Problem to work on
In the listing that follows, count the lines that include "pink", and answer with the total alone.

-------- Extracted data --------

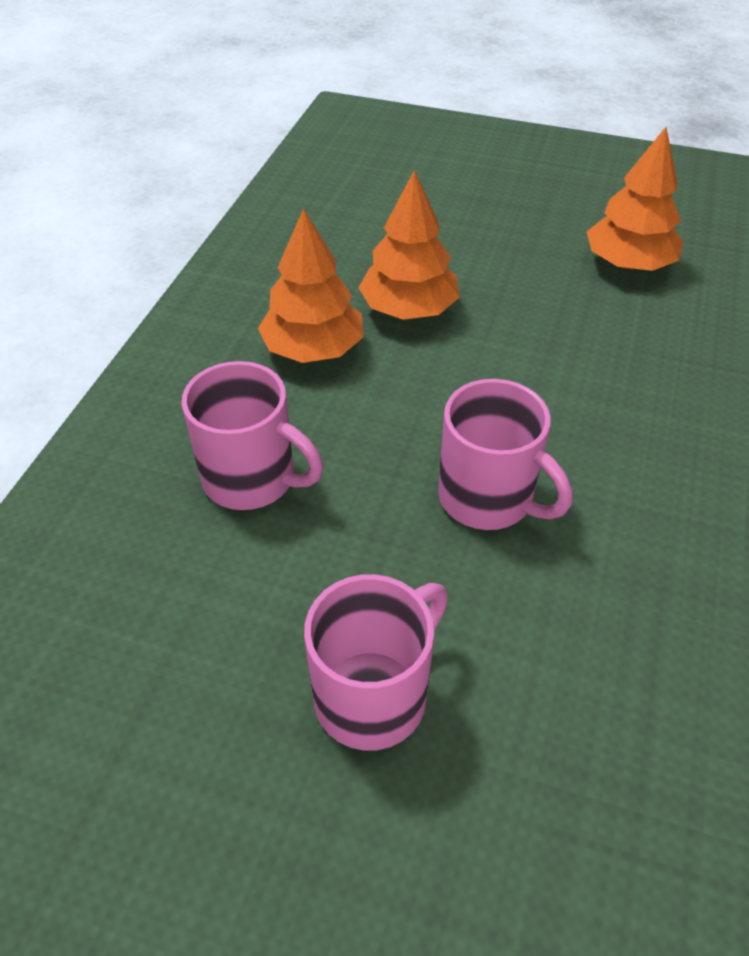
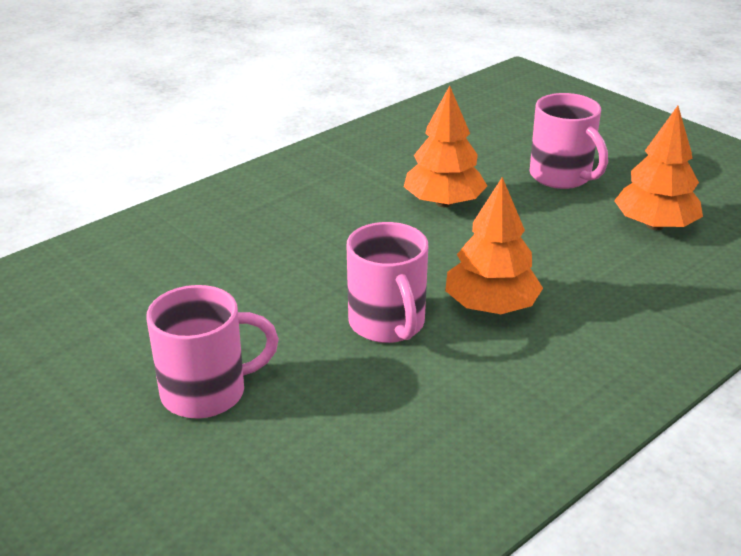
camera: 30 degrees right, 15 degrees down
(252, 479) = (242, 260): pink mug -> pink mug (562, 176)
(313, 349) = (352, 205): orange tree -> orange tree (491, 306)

--------
-------- Extracted data --------

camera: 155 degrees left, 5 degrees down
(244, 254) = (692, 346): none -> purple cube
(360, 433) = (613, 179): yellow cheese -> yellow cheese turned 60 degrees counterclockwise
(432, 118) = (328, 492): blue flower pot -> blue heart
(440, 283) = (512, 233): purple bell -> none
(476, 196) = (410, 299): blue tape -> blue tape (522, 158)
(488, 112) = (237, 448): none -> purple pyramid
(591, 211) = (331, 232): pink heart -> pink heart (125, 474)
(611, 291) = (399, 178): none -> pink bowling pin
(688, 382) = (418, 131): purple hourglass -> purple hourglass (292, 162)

--------

Response area
3